All the lines below need to be transcribed exactly. Pictures get left out.
[MATERIAL PROVIDED]
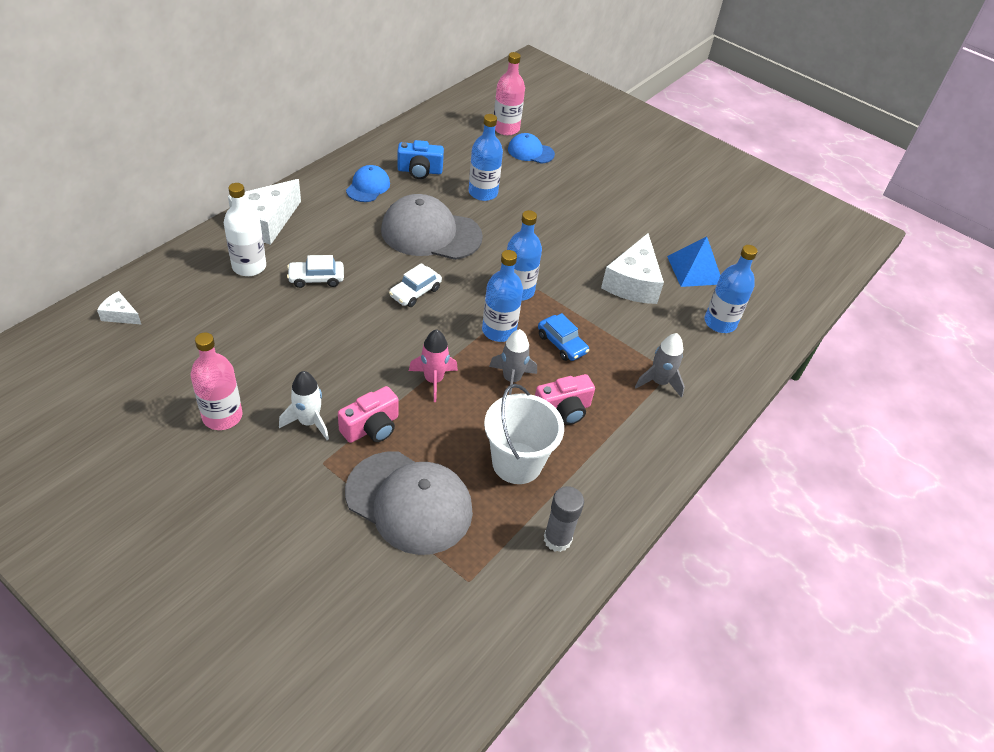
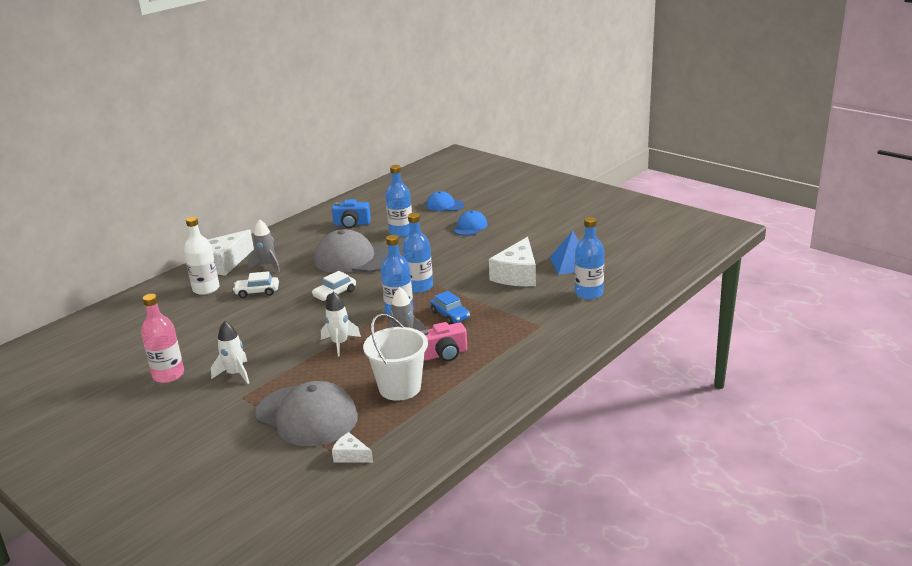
camera: 10 degrees right, 20 degrees down
white cheese [97,291,142,325] -> white cheese moved to [332,432,373,463]
pink camera [338,386,399,443] -> none
blue cap [346,165,390,202] -> blue cap moved to [453,210,487,236]
pink rocket [409,329,458,402] -> white rocket [321,292,361,357]
pink bottle [494,52,525,135] -> none
grey glue stick [544,486,584,552] -> none
grey rocket [635,333,685,398] -> grey rocket moved to [248,219,280,272]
[/MATERIAL PROVIDED]
- ANSWER AREA -
camera: 10 degrees right, 20 degrees down
white cheese [97,291,142,325] -> white cheese moved to [332,432,373,463]
pink camera [338,386,399,443] -> none
blue cap [346,165,390,202] -> blue cap moved to [453,210,487,236]
pink rocket [409,329,458,402] -> white rocket [321,292,361,357]
pink bottle [494,52,525,135] -> none
grey glue stick [544,486,584,552] -> none
grey rocket [635,333,685,398] -> grey rocket moved to [248,219,280,272]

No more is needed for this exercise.